Object correspondence data
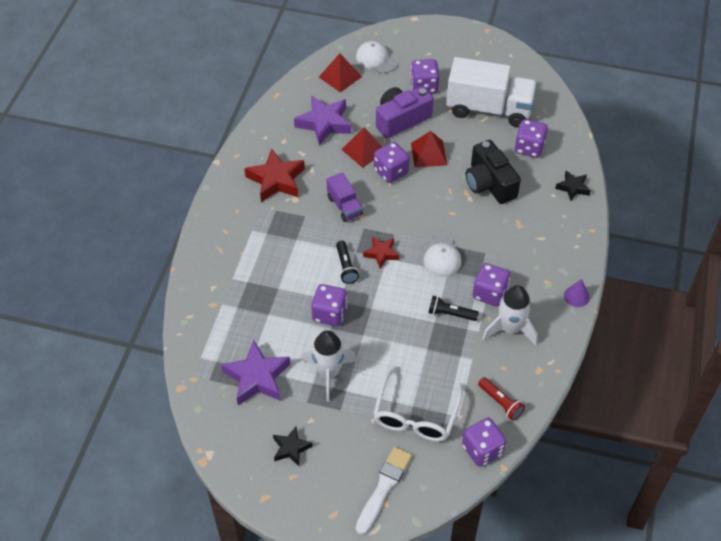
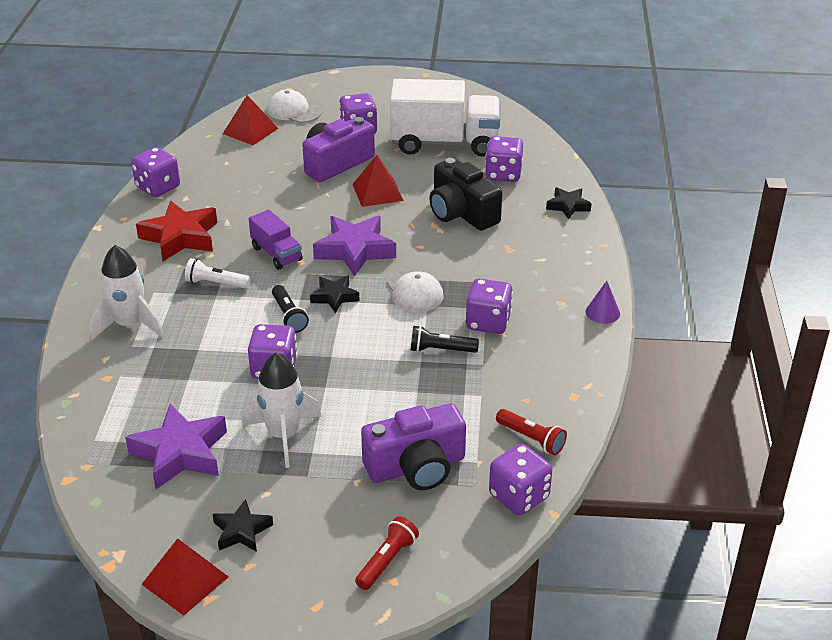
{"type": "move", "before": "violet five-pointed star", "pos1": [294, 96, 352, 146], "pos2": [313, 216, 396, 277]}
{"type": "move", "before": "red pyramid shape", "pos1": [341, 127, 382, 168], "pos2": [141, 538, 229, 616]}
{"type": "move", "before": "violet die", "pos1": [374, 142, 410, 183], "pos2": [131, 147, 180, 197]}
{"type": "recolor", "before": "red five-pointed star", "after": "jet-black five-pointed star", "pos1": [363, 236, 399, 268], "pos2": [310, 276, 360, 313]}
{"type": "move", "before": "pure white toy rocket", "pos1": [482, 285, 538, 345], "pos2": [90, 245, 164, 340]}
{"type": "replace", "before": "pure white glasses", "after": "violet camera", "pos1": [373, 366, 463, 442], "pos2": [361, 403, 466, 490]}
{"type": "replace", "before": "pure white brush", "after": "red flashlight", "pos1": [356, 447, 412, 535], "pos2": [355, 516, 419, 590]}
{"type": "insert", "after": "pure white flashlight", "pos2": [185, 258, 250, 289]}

==

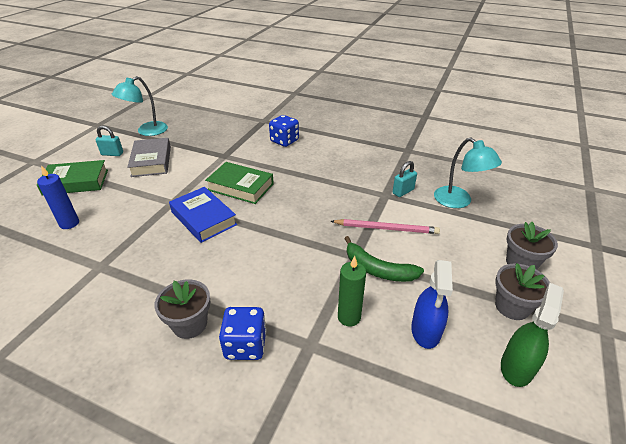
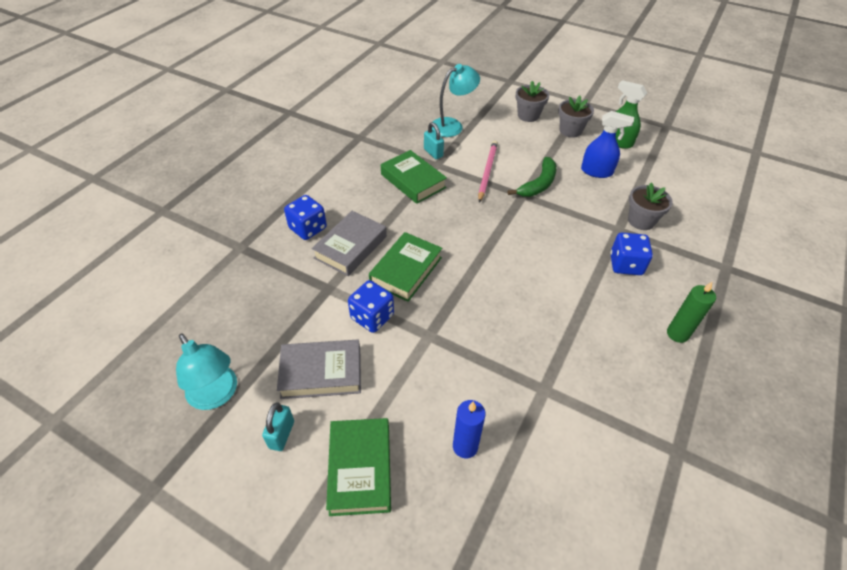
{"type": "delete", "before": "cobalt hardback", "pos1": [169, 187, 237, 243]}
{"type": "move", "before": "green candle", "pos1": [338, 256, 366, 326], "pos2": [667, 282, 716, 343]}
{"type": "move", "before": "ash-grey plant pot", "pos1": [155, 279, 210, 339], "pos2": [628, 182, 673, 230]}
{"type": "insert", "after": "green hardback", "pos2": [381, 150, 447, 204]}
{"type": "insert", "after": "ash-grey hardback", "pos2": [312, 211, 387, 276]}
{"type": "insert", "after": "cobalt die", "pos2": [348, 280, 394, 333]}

What needs to be done
Your reply should be only the number of lines in the preceding data that include the word "pointed".

Solved problem
2